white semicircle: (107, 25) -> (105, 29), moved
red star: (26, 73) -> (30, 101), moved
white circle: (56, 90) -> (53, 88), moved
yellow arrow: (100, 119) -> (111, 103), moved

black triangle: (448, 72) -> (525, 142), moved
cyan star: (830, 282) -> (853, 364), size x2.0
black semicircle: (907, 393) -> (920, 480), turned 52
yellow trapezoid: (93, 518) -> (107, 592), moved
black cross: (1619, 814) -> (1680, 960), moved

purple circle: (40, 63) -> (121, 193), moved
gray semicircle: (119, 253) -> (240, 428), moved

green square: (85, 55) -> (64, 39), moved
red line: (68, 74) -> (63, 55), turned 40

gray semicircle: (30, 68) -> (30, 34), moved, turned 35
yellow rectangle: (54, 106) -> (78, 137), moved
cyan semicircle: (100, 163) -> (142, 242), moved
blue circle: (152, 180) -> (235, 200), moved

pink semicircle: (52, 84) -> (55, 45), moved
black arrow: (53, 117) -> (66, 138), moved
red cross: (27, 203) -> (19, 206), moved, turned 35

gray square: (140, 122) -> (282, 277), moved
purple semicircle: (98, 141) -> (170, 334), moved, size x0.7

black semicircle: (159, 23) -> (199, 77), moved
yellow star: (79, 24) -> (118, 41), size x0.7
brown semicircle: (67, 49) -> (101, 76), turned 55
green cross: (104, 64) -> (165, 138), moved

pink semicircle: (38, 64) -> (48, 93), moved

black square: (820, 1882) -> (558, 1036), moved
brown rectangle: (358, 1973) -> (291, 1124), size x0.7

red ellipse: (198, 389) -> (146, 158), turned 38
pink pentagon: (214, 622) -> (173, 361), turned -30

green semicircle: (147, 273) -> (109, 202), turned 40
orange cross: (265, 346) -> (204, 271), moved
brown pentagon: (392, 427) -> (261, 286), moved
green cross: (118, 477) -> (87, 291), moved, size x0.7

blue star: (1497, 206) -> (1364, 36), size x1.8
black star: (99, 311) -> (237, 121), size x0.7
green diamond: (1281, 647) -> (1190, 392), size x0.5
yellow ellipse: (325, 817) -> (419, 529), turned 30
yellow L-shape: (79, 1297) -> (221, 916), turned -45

### ABOUT THIS TASK
Your task is to reproduce all the material exactly as it stands.

### SOLUTION
white semicircle: (107, 25) -> (105, 29), moved
red star: (26, 73) -> (30, 101), moved
white circle: (56, 90) -> (53, 88), moved
yellow arrow: (100, 119) -> (111, 103), moved

black triangle: (448, 72) -> (525, 142), moved
cyan star: (830, 282) -> (853, 364), size x2.0
black semicircle: (907, 393) -> (920, 480), turned 52
yellow trapezoid: (93, 518) -> (107, 592), moved
black cross: (1619, 814) -> (1680, 960), moved

purple circle: (40, 63) -> (121, 193), moved
gray semicircle: (119, 253) -> (240, 428), moved

green square: (85, 55) -> (64, 39), moved
red line: (68, 74) -> (63, 55), turned 40

gray semicircle: (30, 68) -> (30, 34), moved, turned 35
yellow rectangle: (54, 106) -> (78, 137), moved
cyan semicircle: (100, 163) -> (142, 242), moved
blue circle: (152, 180) -> (235, 200), moved

pink semicircle: (52, 84) -> (55, 45), moved
black arrow: (53, 117) -> (66, 138), moved
red cross: (27, 203) -> (19, 206), moved, turned 35

gray square: (140, 122) -> (282, 277), moved
purple semicircle: (98, 141) -> (170, 334), moved, size x0.7

black semicircle: (159, 23) -> (199, 77), moved
yellow star: (79, 24) -> (118, 41), size x0.7
brown semicircle: (67, 49) -> (101, 76), turned 55
green cross: (104, 64) -> (165, 138), moved

pink semicircle: (38, 64) -> (48, 93), moved

black square: (820, 1882) -> (558, 1036), moved
brown rectangle: (358, 1973) -> (291, 1124), size x0.7

red ellipse: (198, 389) -> (146, 158), turned 38
pink pentagon: (214, 622) -> (173, 361), turned -30

green semicircle: (147, 273) -> (109, 202), turned 40
orange cross: (265, 346) -> (204, 271), moved
brown pentagon: (392, 427) -> (261, 286), moved
green cross: (118, 477) -> (87, 291), moved, size x0.7

blue star: (1497, 206) -> (1364, 36), size x1.8
black star: (99, 311) -> (237, 121), size x0.7
green diamond: (1281, 647) -> (1190, 392), size x0.5
yellow ellipse: (325, 817) -> (419, 529), turned 30
yellow L-shape: (79, 1297) -> (221, 916), turned -45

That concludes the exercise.